__Assigned task__. Up to and including the line with "none -> tan 1x1 round brick [384,516,429,585]", output the records exactly as they appear.

--- Given entries Enclosed Below ---

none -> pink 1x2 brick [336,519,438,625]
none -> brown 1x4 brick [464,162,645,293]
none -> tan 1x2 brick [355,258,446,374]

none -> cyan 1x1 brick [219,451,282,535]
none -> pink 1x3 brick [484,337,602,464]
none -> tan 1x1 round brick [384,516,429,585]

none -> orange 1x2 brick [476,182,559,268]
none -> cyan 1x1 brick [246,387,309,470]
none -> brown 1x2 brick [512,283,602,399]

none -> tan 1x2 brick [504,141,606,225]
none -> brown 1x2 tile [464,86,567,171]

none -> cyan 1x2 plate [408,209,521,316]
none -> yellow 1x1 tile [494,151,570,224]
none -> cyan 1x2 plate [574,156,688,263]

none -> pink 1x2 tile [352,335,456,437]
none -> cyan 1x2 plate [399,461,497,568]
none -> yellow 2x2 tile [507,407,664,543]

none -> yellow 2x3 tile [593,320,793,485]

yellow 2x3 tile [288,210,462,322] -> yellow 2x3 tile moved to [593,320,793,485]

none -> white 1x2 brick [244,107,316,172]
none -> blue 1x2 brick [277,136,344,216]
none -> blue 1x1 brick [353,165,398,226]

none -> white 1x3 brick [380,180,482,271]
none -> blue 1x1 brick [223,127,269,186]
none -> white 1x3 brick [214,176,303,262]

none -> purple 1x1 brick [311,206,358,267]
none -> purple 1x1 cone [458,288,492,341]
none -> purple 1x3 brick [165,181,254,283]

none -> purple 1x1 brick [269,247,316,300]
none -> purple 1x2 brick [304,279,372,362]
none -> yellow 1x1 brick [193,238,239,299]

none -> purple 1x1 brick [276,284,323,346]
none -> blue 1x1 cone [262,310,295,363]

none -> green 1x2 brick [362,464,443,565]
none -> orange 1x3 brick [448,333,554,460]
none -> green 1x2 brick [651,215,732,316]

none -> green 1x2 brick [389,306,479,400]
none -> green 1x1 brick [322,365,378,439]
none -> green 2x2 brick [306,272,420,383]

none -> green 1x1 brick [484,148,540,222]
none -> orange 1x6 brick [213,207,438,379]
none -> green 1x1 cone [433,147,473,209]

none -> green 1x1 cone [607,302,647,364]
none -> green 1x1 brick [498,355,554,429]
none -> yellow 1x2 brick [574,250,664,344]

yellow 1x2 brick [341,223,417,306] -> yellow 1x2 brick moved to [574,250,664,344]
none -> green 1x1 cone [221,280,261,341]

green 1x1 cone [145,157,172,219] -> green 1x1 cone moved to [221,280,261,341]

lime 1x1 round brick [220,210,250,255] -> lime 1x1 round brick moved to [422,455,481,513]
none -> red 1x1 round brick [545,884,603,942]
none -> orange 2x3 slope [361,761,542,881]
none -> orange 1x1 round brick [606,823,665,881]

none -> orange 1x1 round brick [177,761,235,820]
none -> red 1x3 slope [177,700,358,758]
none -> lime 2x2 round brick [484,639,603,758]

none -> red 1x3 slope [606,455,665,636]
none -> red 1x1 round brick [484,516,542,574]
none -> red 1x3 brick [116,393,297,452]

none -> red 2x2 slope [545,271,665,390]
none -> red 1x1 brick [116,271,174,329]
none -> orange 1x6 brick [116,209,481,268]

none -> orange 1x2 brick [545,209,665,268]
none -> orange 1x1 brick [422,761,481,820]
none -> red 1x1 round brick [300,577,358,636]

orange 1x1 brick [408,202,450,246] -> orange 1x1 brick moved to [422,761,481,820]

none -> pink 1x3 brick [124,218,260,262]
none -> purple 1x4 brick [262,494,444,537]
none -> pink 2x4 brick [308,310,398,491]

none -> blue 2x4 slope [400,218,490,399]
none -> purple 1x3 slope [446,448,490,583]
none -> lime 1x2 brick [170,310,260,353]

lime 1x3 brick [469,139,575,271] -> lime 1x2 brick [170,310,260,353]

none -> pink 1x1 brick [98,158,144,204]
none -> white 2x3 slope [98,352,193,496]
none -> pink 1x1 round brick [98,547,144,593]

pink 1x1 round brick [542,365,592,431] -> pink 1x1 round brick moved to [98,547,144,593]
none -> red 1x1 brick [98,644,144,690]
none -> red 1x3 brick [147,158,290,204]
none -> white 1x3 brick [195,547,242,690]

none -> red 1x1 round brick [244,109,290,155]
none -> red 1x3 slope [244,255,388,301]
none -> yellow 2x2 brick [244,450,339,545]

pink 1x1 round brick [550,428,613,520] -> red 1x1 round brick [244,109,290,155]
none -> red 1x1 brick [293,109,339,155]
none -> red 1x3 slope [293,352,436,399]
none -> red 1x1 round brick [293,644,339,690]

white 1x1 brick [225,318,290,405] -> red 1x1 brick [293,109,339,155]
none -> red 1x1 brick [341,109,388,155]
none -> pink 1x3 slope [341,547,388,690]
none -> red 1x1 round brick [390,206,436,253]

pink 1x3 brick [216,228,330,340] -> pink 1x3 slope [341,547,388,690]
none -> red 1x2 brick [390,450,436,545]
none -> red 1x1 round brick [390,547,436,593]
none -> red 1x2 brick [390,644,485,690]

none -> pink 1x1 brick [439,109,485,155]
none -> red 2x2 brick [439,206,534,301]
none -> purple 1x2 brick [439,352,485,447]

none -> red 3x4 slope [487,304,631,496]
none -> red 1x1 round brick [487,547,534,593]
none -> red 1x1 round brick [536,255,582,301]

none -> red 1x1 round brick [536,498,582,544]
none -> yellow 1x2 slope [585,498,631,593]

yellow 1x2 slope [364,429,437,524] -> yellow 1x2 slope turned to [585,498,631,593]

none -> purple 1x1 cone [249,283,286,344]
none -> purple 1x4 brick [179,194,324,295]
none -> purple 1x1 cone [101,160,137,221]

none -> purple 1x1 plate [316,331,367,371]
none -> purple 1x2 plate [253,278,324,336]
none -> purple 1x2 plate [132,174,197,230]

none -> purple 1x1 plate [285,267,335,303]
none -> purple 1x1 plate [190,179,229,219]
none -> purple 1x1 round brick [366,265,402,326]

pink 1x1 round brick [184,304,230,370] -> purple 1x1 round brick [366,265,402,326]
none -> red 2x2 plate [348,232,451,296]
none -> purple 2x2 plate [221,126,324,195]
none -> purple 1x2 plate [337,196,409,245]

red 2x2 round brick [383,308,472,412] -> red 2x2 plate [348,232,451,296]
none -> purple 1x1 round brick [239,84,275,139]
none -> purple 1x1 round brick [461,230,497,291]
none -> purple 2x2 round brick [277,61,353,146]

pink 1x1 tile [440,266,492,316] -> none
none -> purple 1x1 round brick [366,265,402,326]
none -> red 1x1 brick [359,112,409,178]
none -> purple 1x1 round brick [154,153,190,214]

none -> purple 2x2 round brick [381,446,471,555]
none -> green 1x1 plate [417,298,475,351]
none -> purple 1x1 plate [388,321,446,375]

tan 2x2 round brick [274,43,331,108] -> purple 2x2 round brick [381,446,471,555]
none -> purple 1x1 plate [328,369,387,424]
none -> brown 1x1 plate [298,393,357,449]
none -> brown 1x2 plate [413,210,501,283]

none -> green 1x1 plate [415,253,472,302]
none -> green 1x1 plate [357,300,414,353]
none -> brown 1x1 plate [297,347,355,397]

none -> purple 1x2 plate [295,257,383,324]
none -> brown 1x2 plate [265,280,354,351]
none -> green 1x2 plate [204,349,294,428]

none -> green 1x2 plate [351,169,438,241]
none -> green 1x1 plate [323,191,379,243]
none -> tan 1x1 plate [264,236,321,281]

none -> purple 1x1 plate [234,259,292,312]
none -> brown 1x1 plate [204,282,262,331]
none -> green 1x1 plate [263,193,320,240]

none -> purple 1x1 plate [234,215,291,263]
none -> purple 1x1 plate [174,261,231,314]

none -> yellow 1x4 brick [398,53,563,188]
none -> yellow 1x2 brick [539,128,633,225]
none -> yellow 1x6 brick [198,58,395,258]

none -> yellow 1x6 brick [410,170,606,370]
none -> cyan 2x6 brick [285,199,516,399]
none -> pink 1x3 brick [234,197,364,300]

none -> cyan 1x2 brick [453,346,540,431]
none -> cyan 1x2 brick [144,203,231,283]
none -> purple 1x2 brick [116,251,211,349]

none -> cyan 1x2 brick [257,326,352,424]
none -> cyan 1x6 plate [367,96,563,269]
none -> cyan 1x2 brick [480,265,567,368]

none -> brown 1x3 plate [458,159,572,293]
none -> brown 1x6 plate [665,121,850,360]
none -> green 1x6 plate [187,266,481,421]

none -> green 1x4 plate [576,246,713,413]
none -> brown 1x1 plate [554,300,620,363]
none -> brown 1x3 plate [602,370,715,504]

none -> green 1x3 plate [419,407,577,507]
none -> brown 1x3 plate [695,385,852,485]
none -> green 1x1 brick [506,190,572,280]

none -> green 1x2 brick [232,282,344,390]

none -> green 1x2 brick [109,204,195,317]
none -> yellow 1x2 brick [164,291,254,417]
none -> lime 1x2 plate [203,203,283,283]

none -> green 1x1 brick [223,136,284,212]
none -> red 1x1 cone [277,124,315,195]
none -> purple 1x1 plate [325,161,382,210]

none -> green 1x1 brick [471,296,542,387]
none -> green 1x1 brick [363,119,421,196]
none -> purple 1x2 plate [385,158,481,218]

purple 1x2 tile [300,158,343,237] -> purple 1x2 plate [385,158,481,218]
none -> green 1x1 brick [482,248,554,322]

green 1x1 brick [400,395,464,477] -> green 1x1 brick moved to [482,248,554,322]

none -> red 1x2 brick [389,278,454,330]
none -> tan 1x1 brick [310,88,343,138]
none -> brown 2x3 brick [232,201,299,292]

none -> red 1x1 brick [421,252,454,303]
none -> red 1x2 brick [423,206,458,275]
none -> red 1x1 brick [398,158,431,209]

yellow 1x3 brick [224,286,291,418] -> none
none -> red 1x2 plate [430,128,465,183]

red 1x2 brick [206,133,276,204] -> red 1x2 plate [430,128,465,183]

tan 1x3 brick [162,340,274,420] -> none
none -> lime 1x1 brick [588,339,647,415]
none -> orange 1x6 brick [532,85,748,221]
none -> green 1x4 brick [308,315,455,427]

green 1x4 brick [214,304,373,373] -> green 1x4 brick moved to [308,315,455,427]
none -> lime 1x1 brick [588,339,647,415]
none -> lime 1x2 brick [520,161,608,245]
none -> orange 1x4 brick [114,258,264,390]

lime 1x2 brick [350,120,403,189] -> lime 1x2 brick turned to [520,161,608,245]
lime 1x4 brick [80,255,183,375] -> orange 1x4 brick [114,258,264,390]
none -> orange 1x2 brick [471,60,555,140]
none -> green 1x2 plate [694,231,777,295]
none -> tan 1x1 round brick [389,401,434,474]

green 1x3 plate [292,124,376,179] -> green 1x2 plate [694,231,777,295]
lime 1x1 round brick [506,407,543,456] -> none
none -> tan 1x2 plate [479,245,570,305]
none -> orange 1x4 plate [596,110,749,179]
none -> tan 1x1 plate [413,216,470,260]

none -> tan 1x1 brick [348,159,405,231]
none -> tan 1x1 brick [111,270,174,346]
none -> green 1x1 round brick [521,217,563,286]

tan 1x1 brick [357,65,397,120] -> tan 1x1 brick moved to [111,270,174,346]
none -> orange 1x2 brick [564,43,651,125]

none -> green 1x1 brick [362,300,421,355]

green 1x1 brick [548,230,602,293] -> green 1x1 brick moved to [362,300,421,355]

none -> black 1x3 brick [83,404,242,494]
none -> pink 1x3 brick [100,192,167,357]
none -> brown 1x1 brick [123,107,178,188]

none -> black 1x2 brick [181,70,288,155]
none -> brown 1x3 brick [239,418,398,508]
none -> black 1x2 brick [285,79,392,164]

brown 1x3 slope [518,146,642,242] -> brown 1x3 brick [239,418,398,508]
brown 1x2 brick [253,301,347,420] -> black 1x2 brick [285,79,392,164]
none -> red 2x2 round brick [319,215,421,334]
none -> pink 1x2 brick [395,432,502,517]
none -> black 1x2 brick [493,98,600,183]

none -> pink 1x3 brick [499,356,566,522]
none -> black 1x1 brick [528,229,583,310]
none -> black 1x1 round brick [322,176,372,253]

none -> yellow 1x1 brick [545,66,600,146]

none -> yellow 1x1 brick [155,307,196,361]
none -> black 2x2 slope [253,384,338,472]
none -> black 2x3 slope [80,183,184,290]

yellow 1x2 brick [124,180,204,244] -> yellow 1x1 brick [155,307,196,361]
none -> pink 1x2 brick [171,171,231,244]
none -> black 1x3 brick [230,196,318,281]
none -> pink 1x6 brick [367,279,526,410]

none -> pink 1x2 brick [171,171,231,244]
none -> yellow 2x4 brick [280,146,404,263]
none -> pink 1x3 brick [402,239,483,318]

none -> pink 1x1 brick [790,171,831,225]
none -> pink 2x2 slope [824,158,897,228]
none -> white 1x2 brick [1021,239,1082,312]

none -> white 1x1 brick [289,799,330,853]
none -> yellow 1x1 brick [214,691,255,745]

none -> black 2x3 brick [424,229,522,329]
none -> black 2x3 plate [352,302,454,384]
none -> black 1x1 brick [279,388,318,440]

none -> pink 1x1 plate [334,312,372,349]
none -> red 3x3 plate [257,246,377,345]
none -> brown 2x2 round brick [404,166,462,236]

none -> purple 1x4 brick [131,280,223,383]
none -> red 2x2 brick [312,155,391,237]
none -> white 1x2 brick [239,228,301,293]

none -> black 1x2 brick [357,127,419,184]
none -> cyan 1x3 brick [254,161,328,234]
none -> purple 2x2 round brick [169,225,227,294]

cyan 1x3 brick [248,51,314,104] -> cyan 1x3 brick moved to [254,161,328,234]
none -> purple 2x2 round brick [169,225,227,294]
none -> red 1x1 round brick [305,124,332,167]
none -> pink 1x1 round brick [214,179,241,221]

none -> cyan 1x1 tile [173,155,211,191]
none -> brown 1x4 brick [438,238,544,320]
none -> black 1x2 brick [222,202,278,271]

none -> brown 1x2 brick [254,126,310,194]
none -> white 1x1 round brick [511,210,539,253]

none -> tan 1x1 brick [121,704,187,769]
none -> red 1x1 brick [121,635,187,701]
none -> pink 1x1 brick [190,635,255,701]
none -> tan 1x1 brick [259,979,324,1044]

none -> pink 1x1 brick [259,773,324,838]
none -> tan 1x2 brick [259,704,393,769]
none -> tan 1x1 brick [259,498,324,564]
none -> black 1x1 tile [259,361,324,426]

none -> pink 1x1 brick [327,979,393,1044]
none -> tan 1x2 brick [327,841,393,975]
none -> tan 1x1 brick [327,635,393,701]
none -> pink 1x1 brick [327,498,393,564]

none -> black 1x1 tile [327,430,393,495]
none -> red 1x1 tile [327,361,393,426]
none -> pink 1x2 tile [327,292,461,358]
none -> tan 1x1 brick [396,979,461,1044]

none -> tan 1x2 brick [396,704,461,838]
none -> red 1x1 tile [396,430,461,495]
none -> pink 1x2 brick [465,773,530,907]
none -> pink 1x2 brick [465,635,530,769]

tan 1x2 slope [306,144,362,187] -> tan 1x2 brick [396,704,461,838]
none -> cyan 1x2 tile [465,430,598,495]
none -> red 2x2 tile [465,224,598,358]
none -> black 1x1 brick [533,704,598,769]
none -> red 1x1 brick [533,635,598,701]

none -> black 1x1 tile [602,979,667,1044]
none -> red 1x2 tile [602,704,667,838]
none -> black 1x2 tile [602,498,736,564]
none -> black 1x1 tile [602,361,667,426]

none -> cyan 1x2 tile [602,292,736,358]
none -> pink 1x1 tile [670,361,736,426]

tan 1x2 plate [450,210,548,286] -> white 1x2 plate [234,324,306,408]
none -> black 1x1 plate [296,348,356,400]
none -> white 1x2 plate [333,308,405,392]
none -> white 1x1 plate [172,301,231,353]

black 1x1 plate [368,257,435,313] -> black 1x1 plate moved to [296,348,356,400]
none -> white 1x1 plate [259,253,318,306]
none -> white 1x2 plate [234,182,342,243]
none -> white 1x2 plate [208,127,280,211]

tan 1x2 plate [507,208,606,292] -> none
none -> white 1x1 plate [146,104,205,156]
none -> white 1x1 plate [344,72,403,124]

--- End of Enclosed Given entries ---

__Solved exercise__.
none -> pink 1x2 brick [336,519,438,625]
none -> brown 1x4 brick [464,162,645,293]
none -> tan 1x2 brick [355,258,446,374]

none -> cyan 1x1 brick [219,451,282,535]
none -> pink 1x3 brick [484,337,602,464]
none -> tan 1x1 round brick [384,516,429,585]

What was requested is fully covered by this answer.